RAW RECORDS>
· · ·

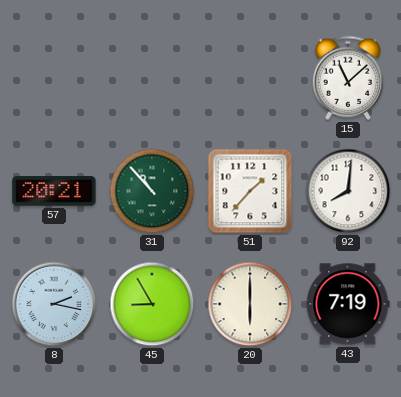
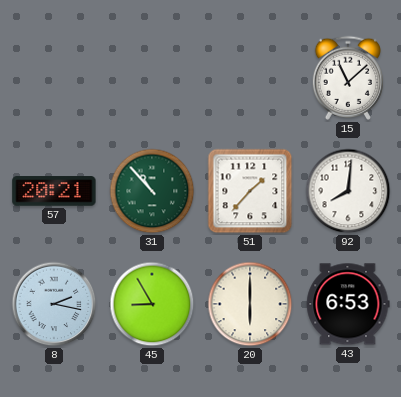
43: 7:19 -> 6:53
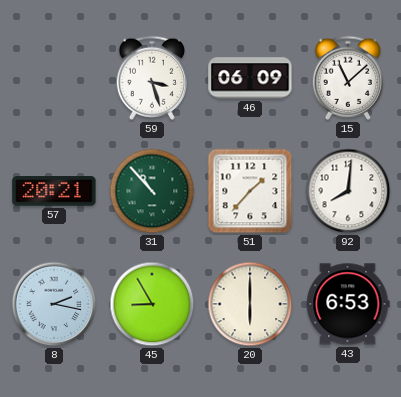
59: none -> 3:27
46: none -> 06:09
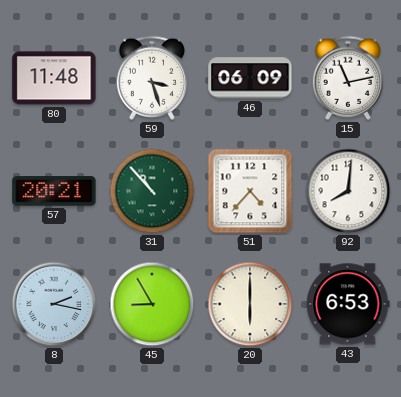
80: none -> 11:48
15: 11:08 -> 11:13
51: 1:37 -> 4:37
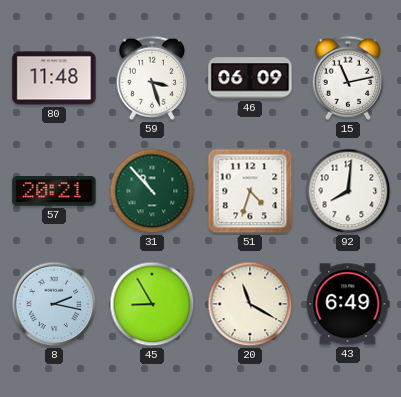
51: 4:37 -> 4:33
20: 6:00 -> 11:20
43: 6:53 -> 6:49
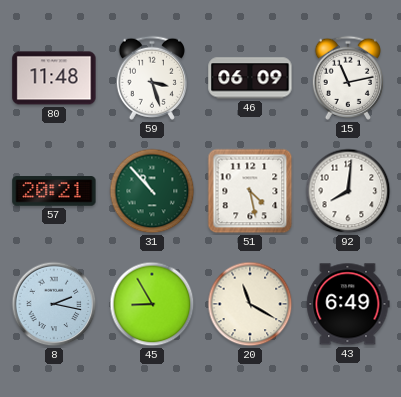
51: 4:33 -> 4:28
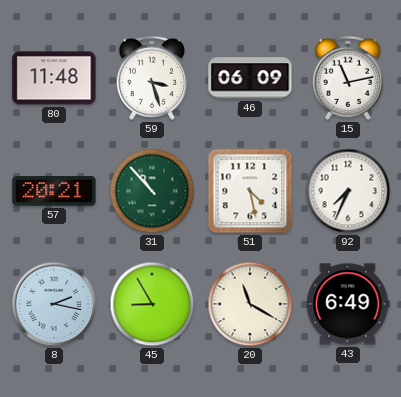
92: 8:01 -> 7:34
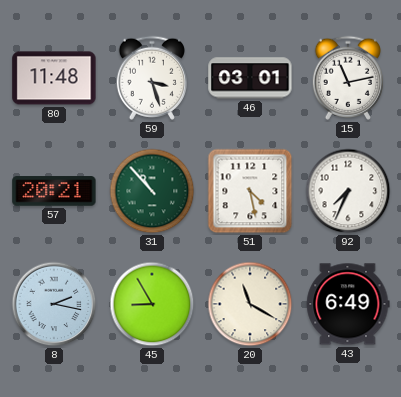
46: 06:09 -> 03:01
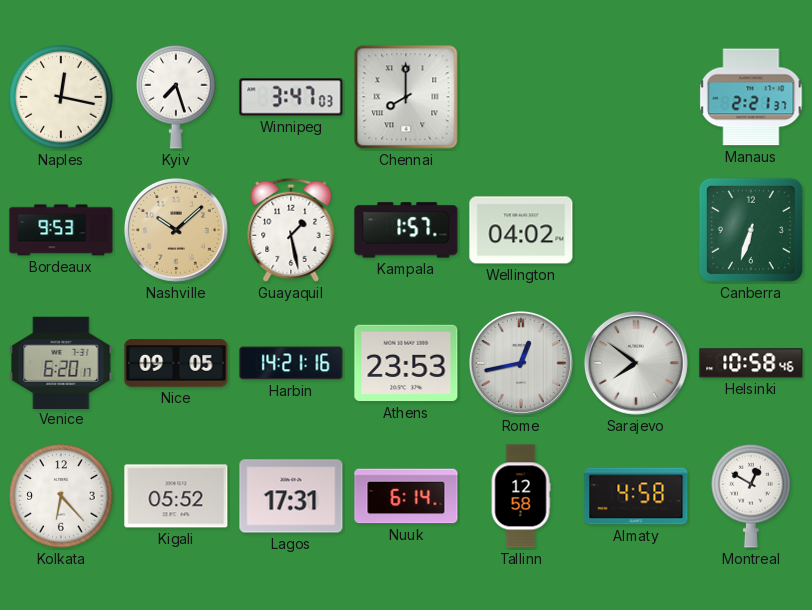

· · ·

PROBLEM STATEMENT> Can you write out all the records again with each "none" switched to "blank", keeping everything else the same and leaving out the pictures?

FINAL RESULT>
43: 7:19 -> 6:53
59: blank -> 3:27
46: blank -> 06:09
80: blank -> 11:48
15: 11:08 -> 11:13
51: 1:37 -> 4:37
51: 4:37 -> 4:33
20: 6:00 -> 11:20
43: 6:53 -> 6:49
51: 4:33 -> 4:28
92: 8:01 -> 7:34
46: 06:09 -> 03:01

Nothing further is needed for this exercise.